» Exercise directions: In the records below, begin at the line that has "to 224, 206" and stop after the line that has "to 154, 155"; quote those lines verbatim and nothing more.

» Dataset records:
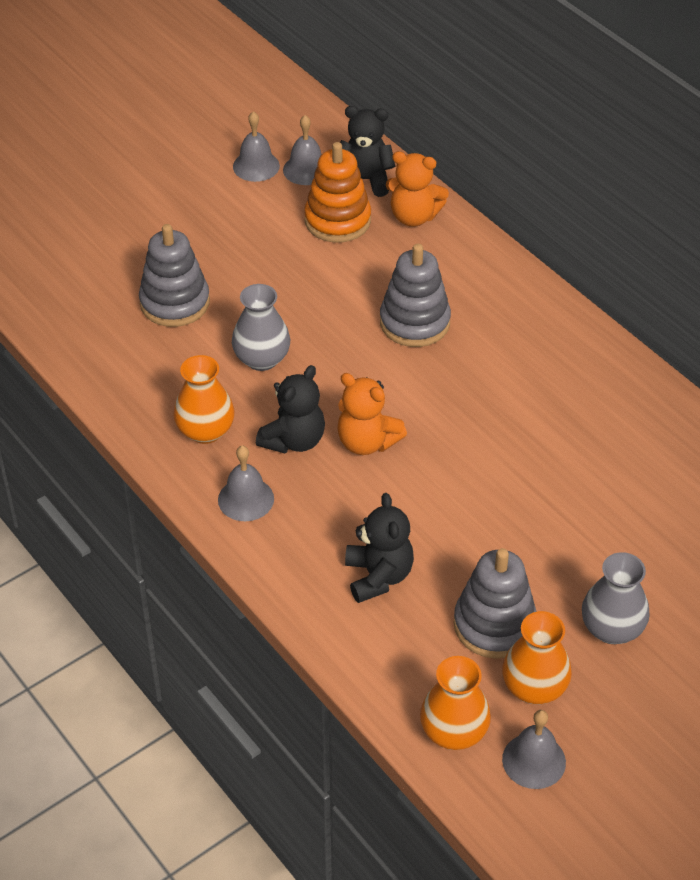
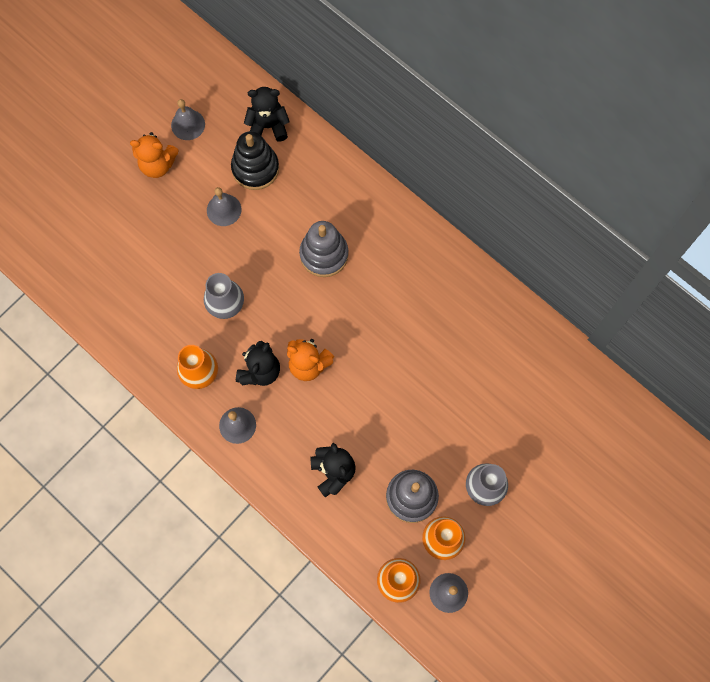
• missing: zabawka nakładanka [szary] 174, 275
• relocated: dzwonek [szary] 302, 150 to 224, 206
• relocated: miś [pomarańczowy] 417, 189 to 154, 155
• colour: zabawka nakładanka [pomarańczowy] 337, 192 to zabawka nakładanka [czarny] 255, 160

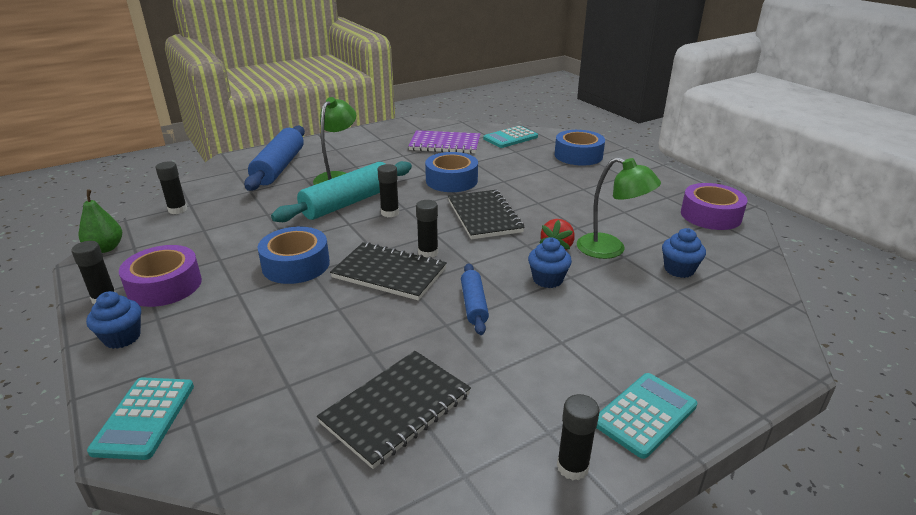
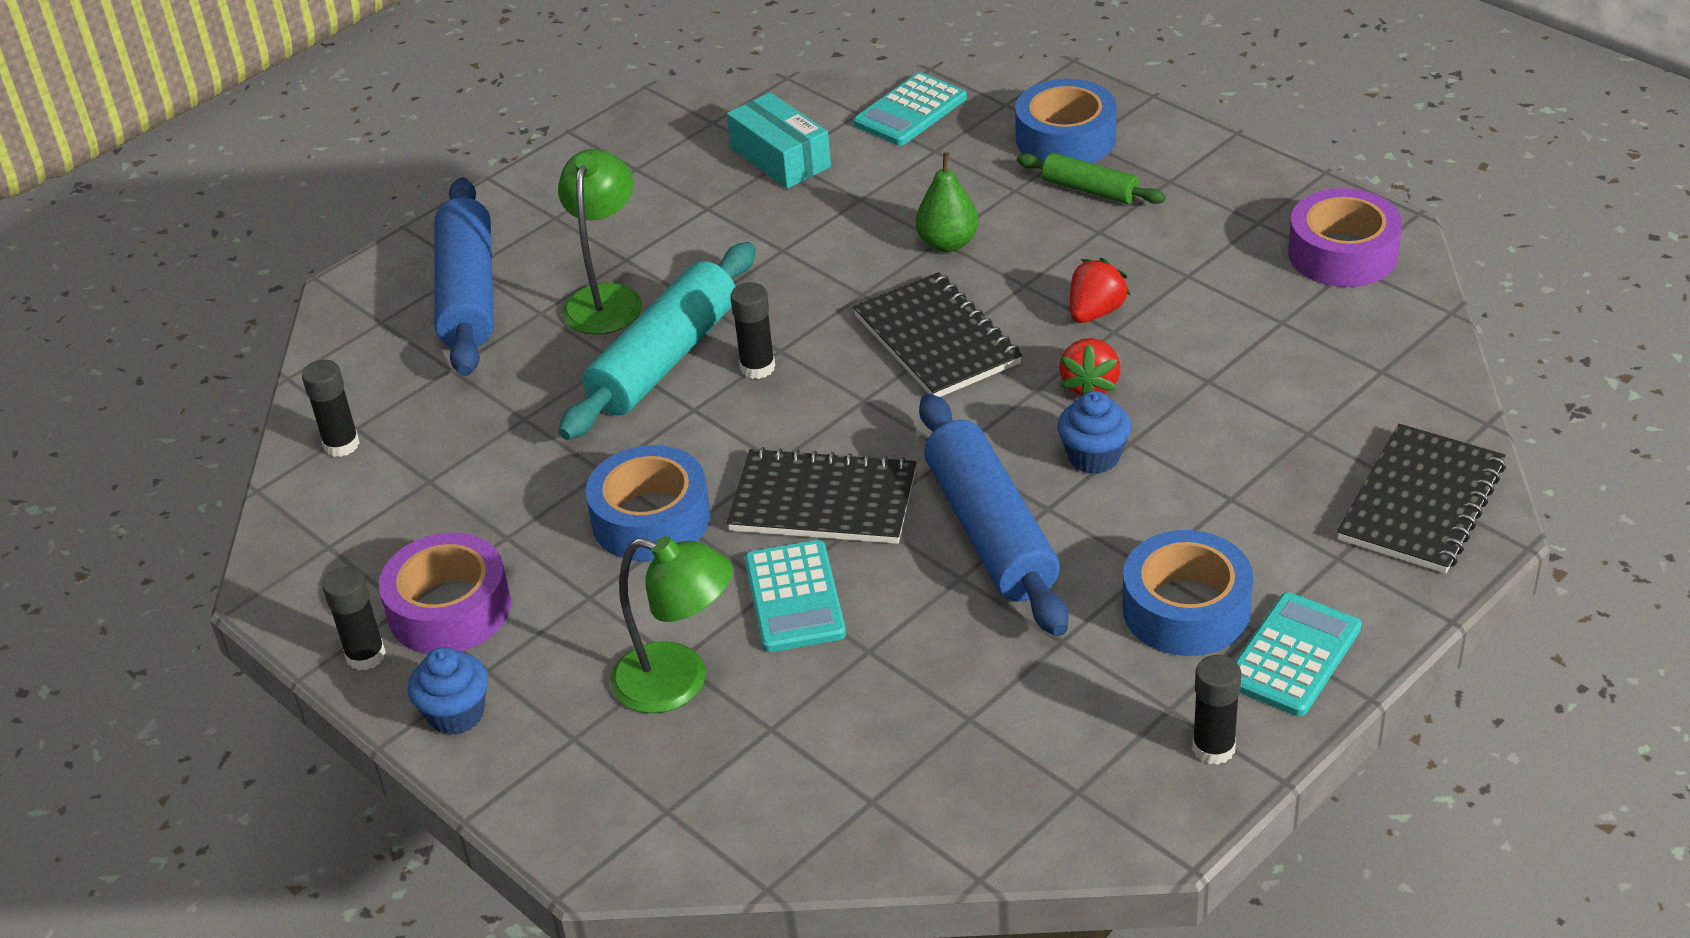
• missing: klej w sztyfcie [czarny] 427, 229
• missing: muffinka [niebieski] 684, 253
• appeared: wałek do ciasta [zielony] 1091, 178
• appeared: truskawka [czerwony] 1100, 290
• relocated: gruszka [zielony] 100, 221 to 947, 202
• relocated: kalkulator [turkusowy] 140, 418 to 795, 596
• relocated: zeszyt [czarny] 394, 410 to 1421, 499
• relocated: taśma klejąca [niebieski] 451, 172 to 1187, 593
• relocated: lampka [zielony] 619, 208 to 671, 625
• exchanged: zeszyt [fioletowy] 444, 142 to pudełko [turkusowy] 779, 140
• size: wałek do ciasta [niebieski] 475, 299 = 993, 515 x1.88

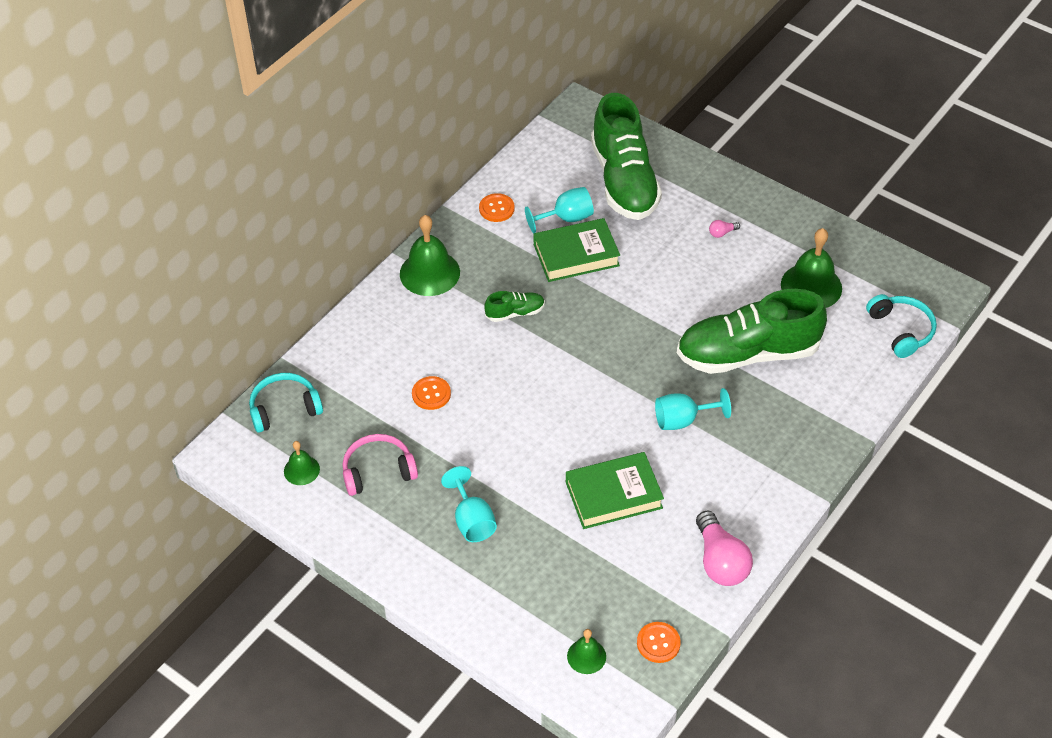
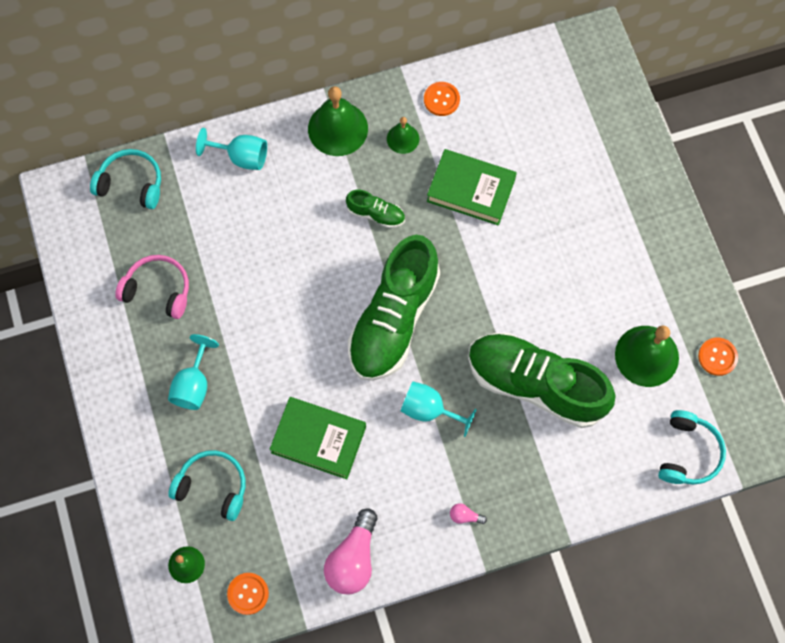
• appeared: słuchawki [turkusowy] 206, 485
• relocated: dzwonek [zielony] 302, 463 to 403, 135
• relocated: guzik [pomarańczowy] 431, 393 to 718, 357
• relocated: kielich [turkusowy] 559, 210 to 231, 149
• relocated: but [zielony] 626, 156 to 394, 308
• relocated: żarówka [różowy] 724, 229 to 468, 513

» Output:
• relocated: dzwonek [szary] 302, 150 to 224, 206
• relocated: miś [pomarańczowy] 417, 189 to 154, 155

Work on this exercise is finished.